──────── Provided material ────────

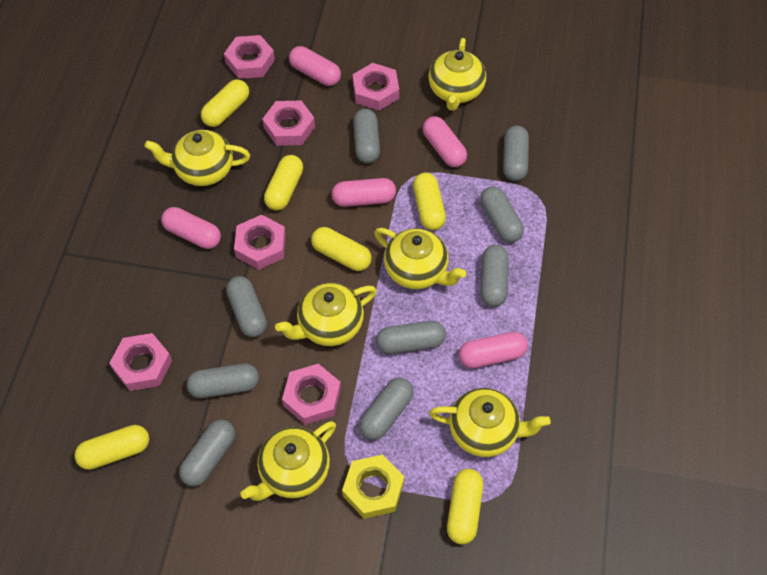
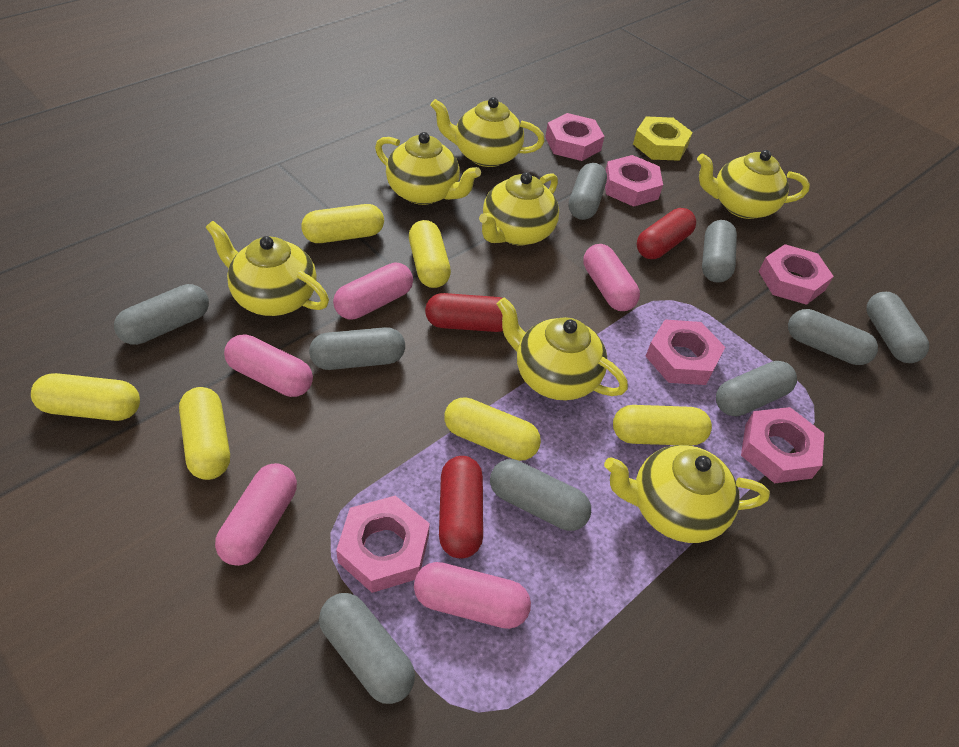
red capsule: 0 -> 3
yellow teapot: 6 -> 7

────────
──────── Provided material ────────

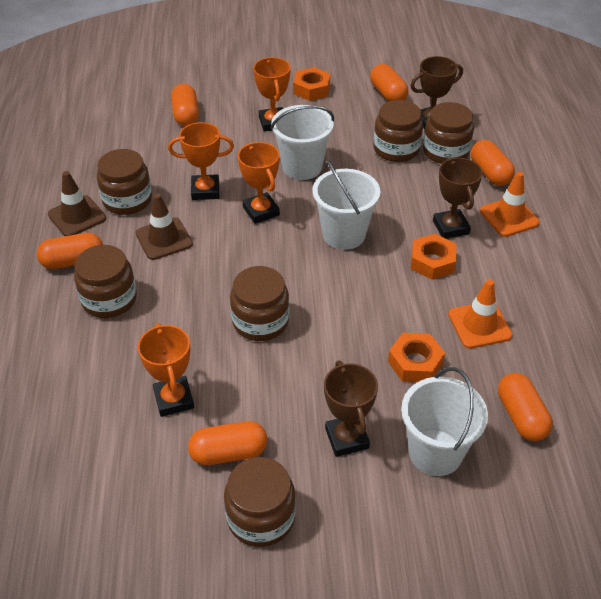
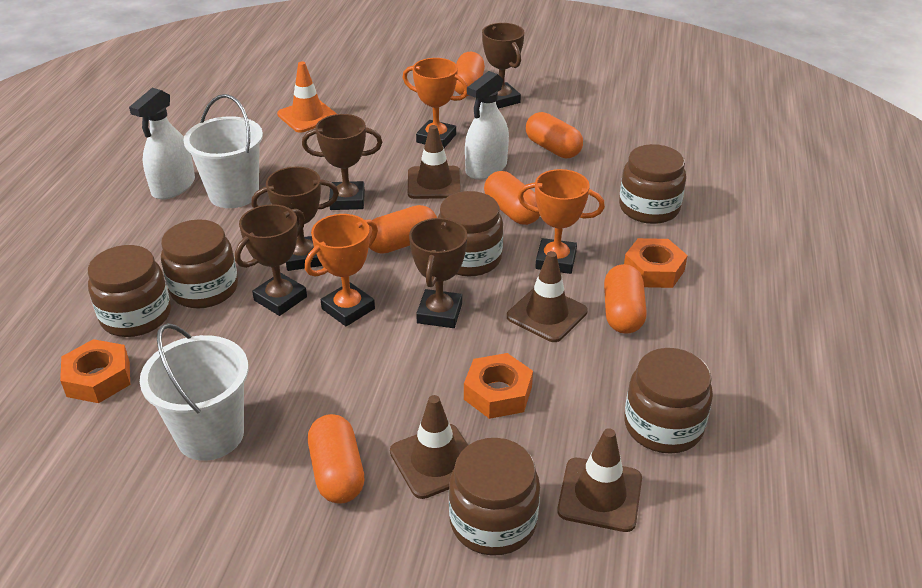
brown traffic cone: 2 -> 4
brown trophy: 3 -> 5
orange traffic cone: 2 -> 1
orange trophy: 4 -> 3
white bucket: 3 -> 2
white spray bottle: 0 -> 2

────────

**Task item**
Among the entries above, locate the lines containing "orange trophy: 4 -> 3" and "white spray bottle: 0 -> 2", and transcribe exactly those two lines and all lines between.

**Reply**
orange trophy: 4 -> 3
white bucket: 3 -> 2
white spray bottle: 0 -> 2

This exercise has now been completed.